┌─ Source records

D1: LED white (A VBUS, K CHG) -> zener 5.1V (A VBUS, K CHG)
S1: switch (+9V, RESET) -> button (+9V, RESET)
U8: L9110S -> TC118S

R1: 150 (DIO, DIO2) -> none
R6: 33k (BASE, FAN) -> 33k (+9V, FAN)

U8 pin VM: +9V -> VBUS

└─
┌─ Source records

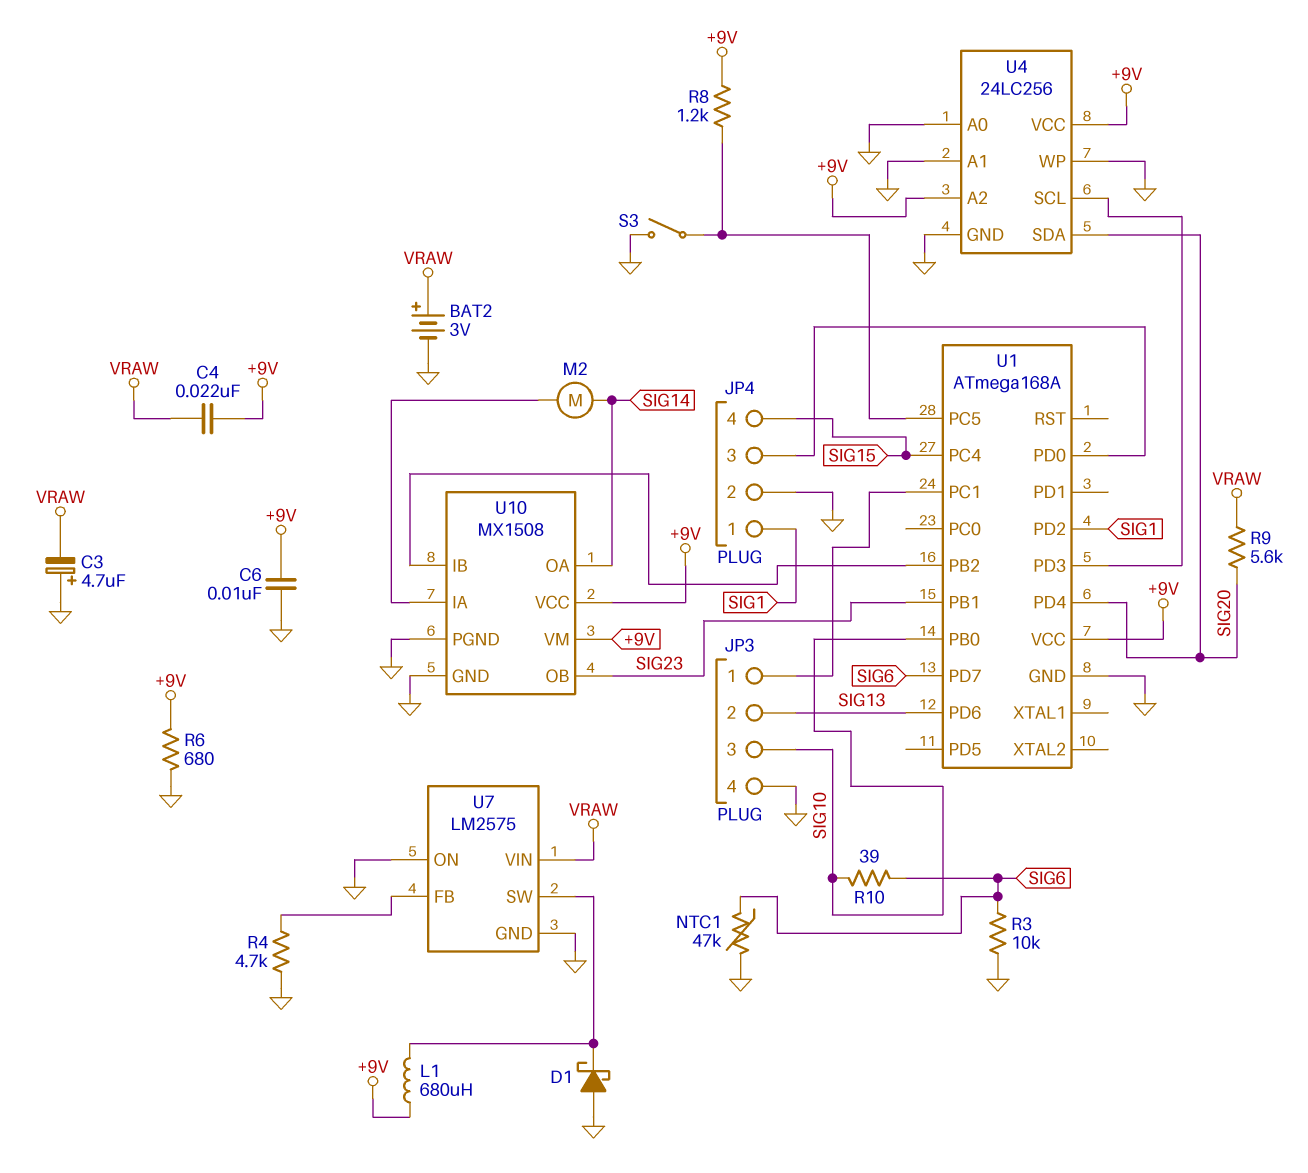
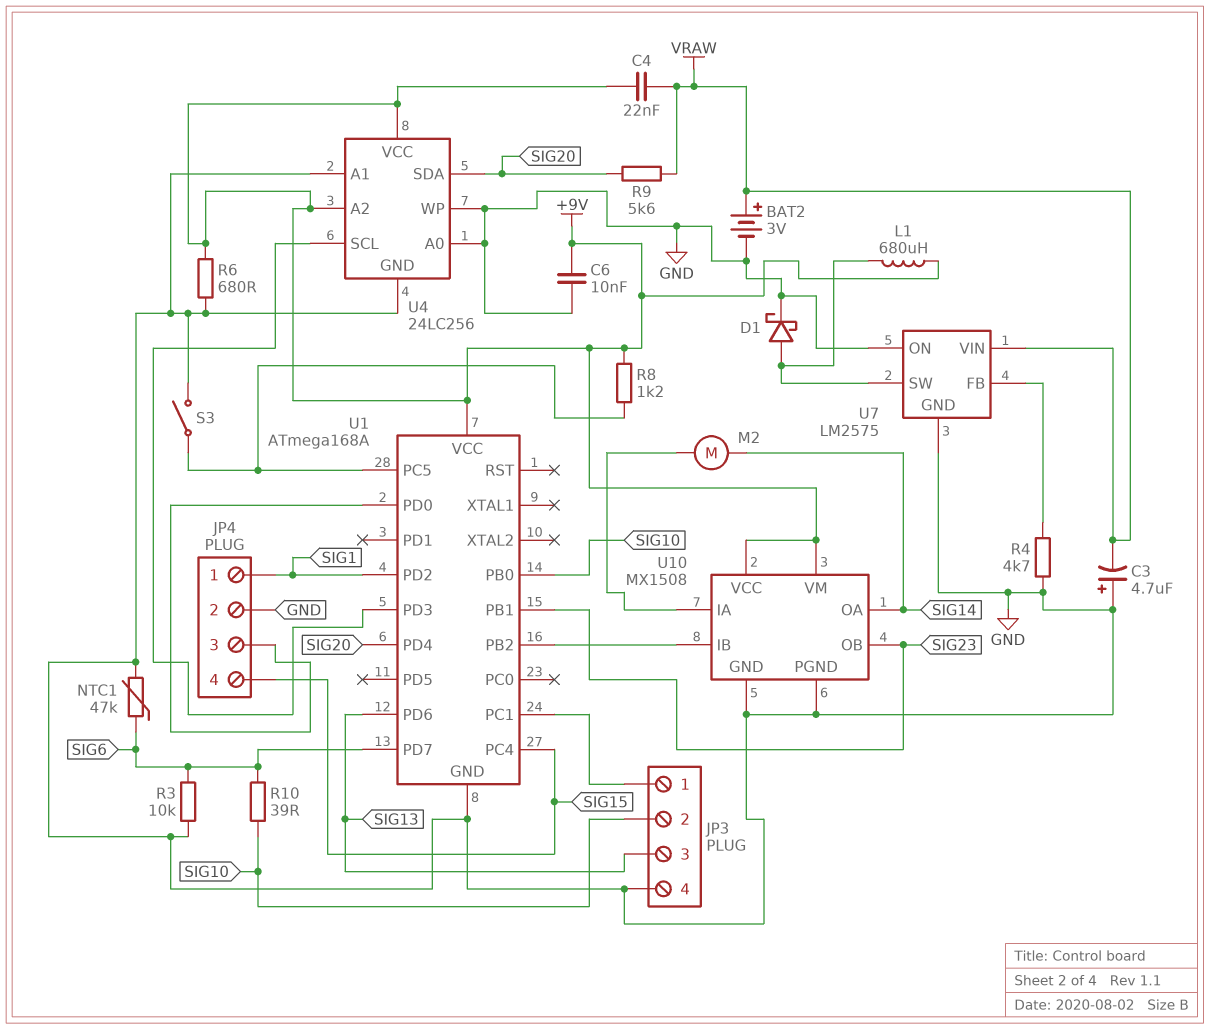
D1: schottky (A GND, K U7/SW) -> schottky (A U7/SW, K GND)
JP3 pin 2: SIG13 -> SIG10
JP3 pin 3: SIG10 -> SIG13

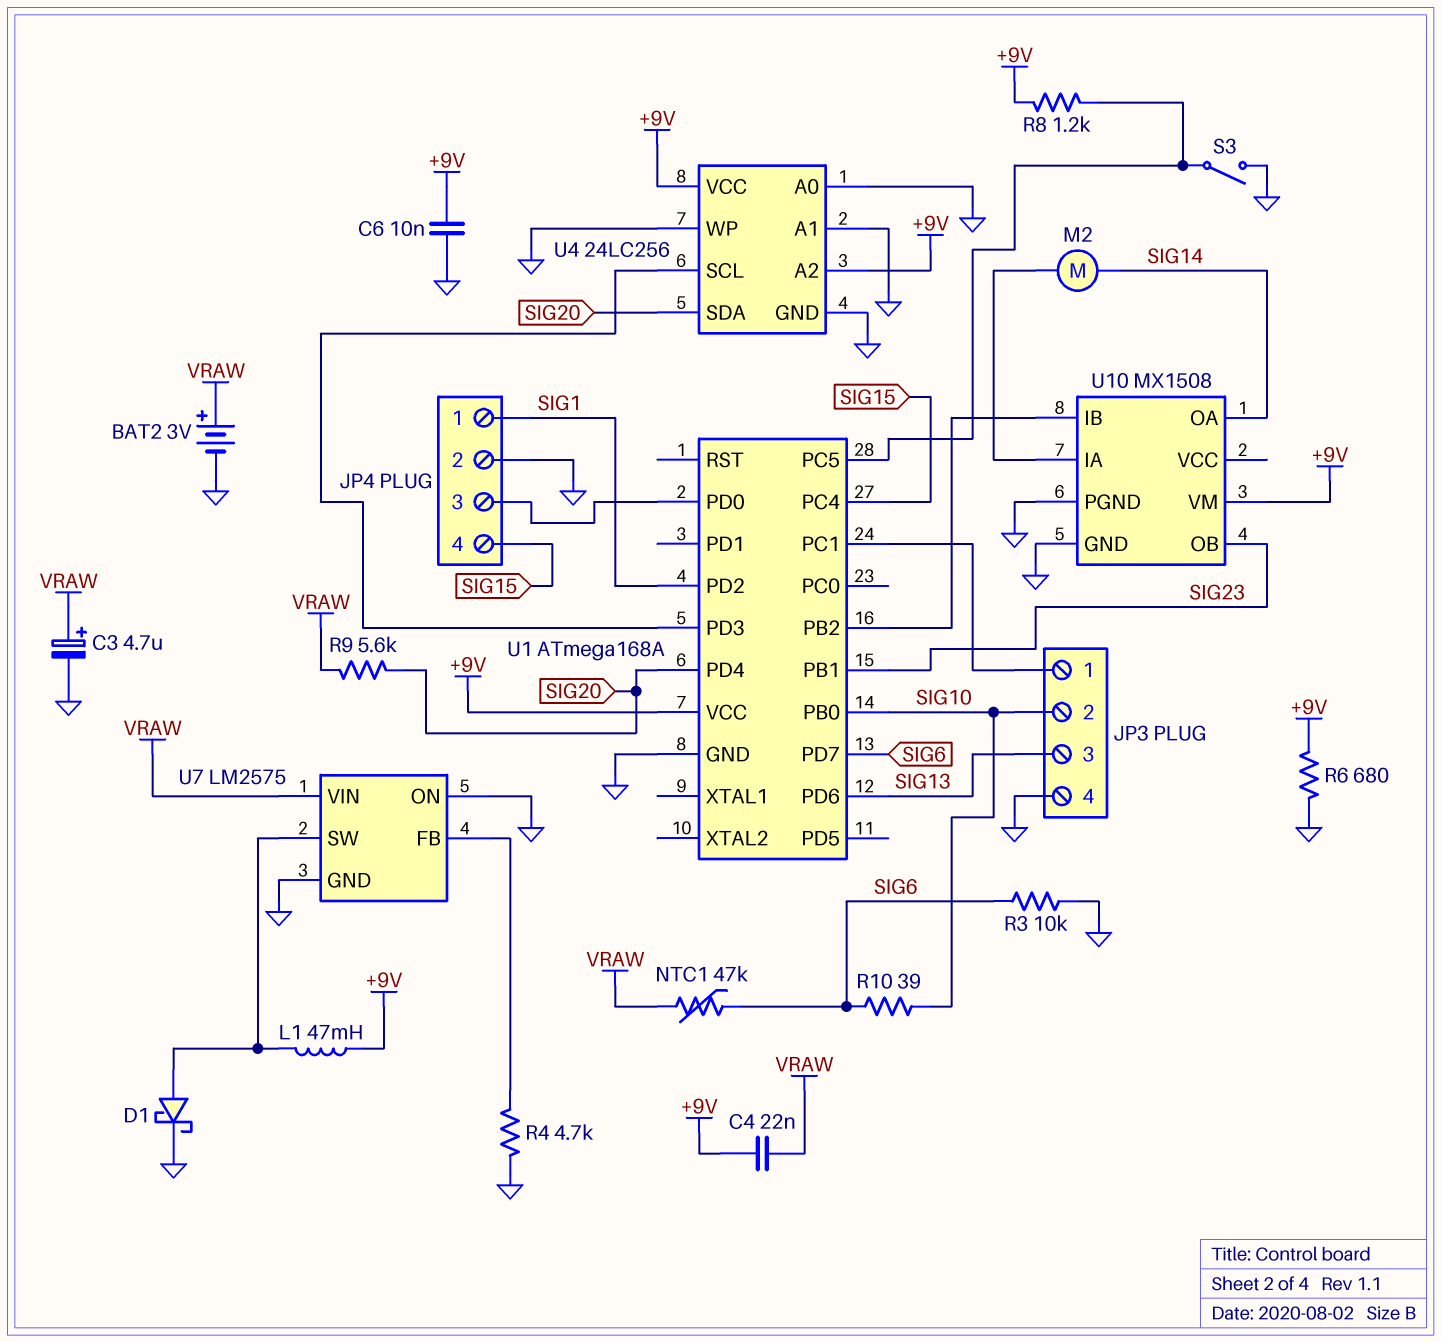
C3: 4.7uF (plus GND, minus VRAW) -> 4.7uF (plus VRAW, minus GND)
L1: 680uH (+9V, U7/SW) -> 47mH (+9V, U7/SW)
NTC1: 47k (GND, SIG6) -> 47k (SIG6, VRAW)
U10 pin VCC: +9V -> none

└─
┌─ Source records

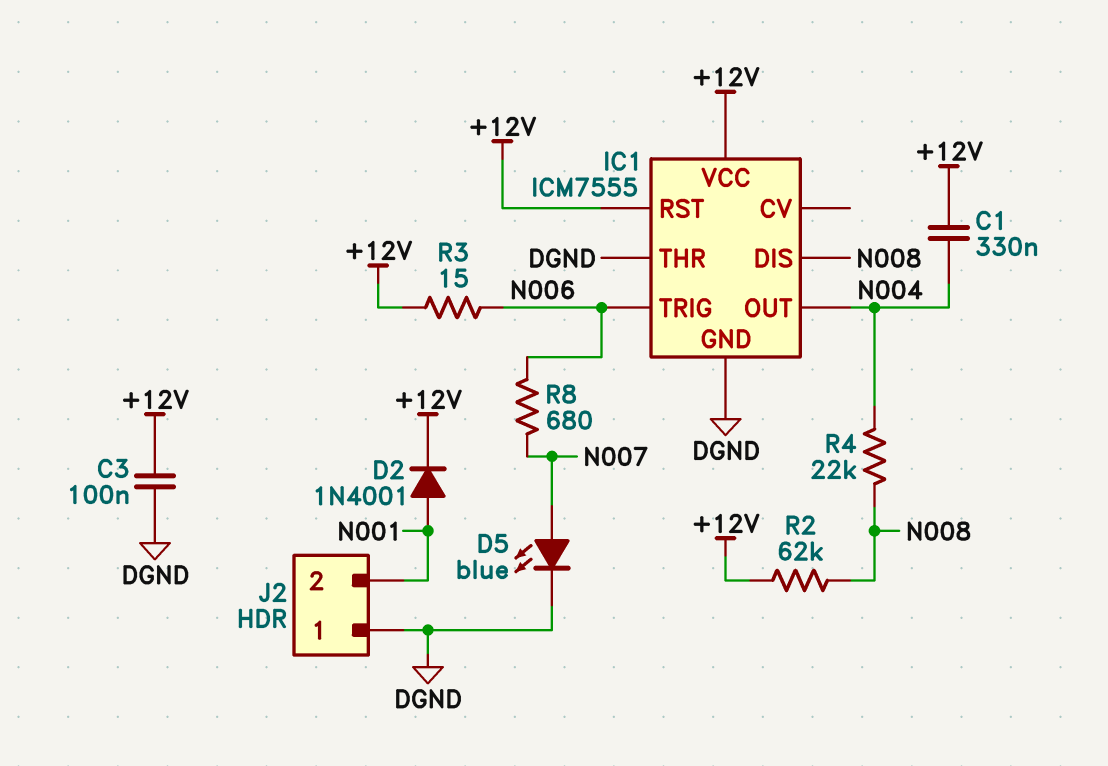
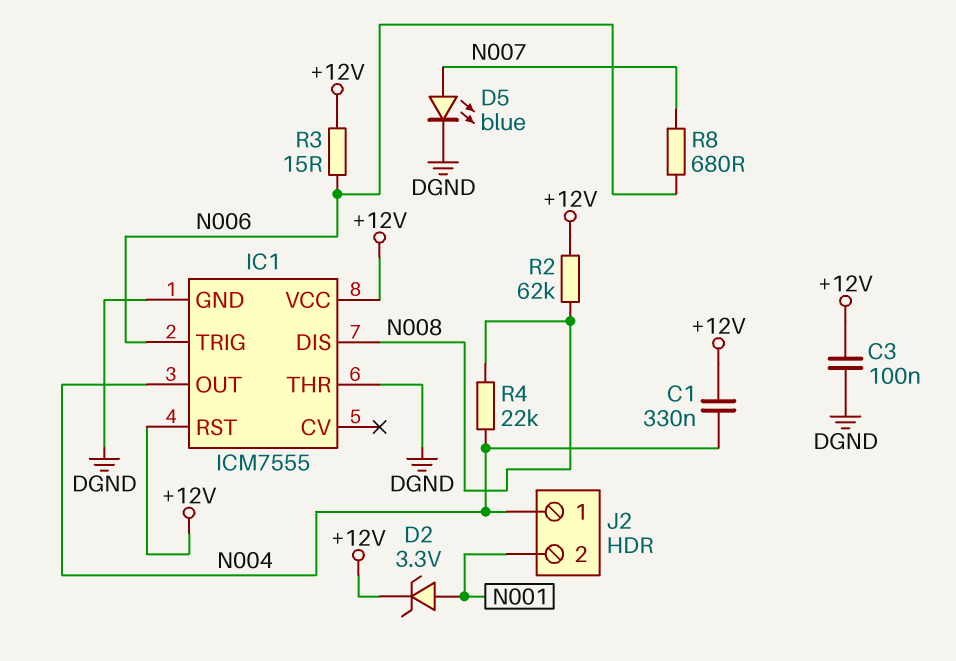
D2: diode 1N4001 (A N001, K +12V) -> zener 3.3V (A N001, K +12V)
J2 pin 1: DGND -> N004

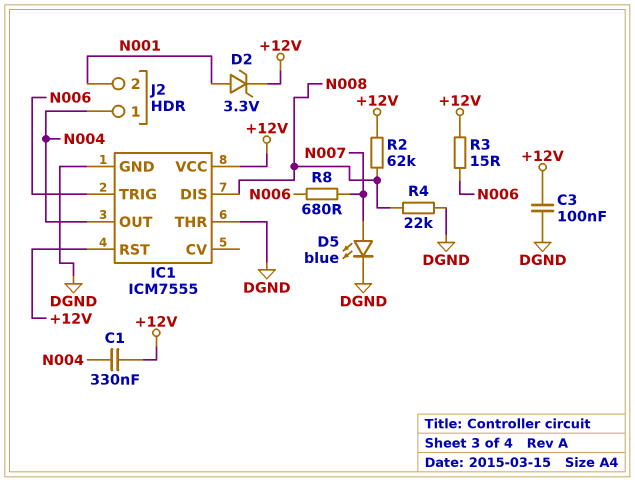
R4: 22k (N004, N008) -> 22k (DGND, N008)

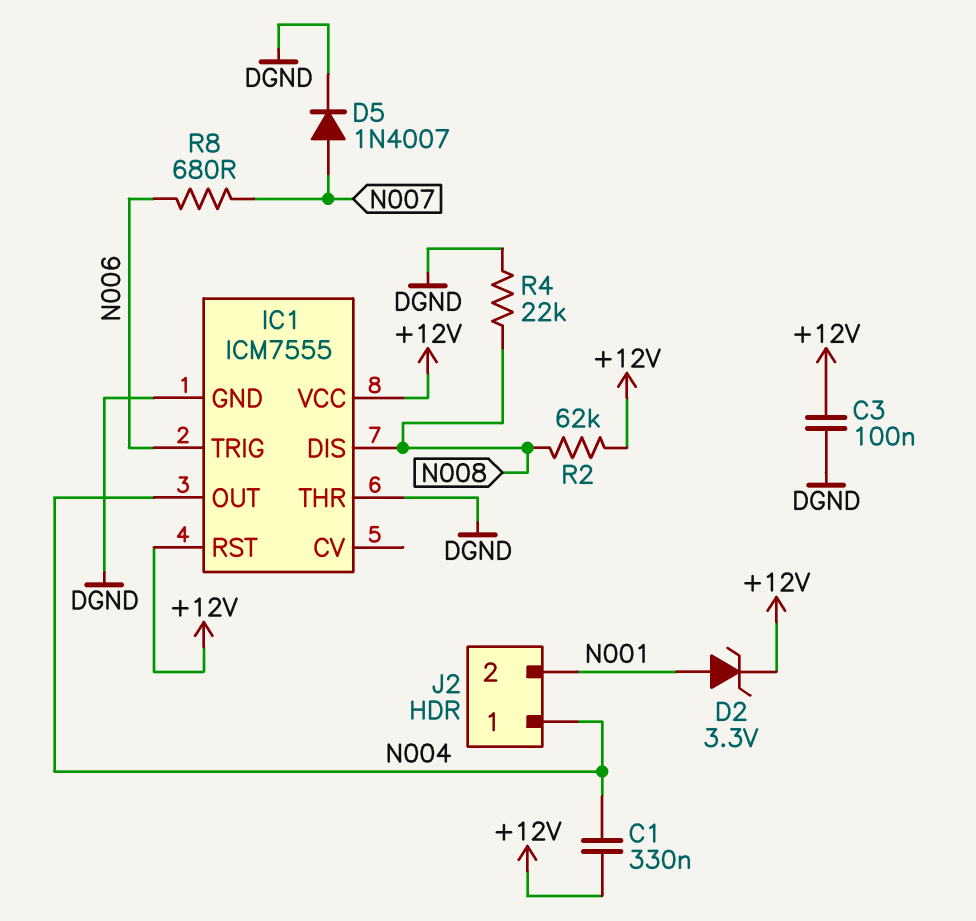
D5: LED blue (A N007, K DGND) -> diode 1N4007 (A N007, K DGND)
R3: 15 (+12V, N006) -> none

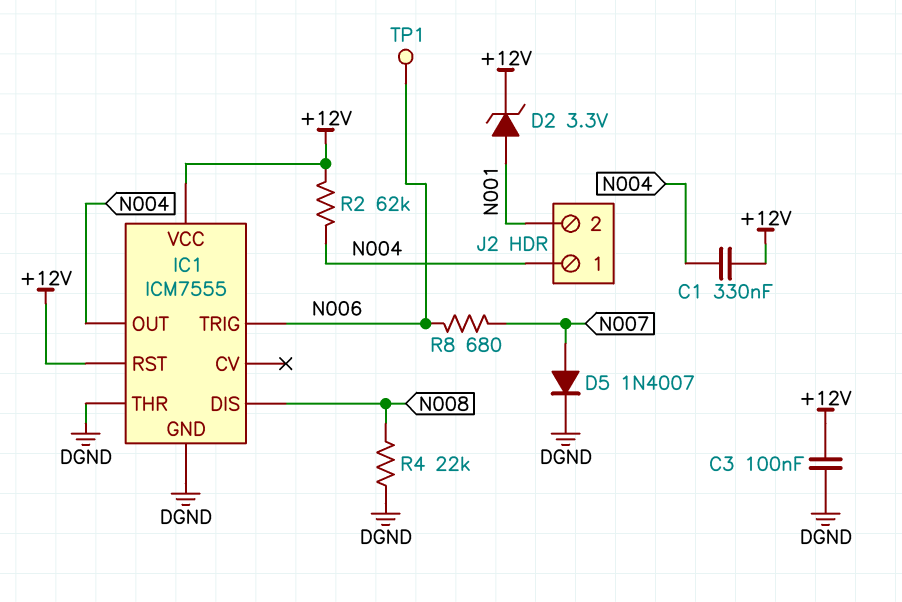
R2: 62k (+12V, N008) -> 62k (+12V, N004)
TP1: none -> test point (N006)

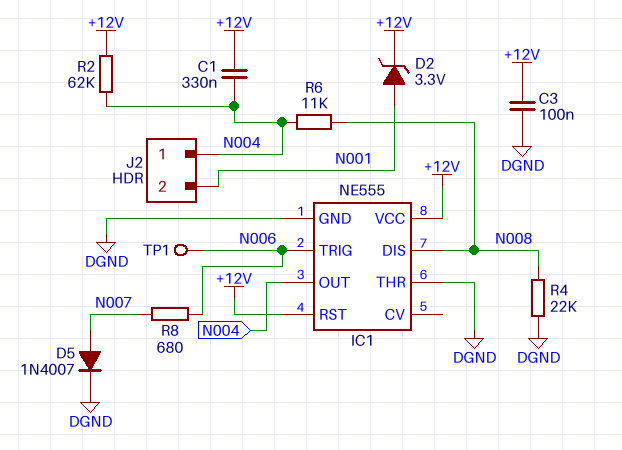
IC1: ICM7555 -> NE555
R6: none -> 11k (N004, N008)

└─

* **Exercise instructions**
Number of lines with the string "VRAW" in them: give it by itself, based on the listing above.

* **Response box**
2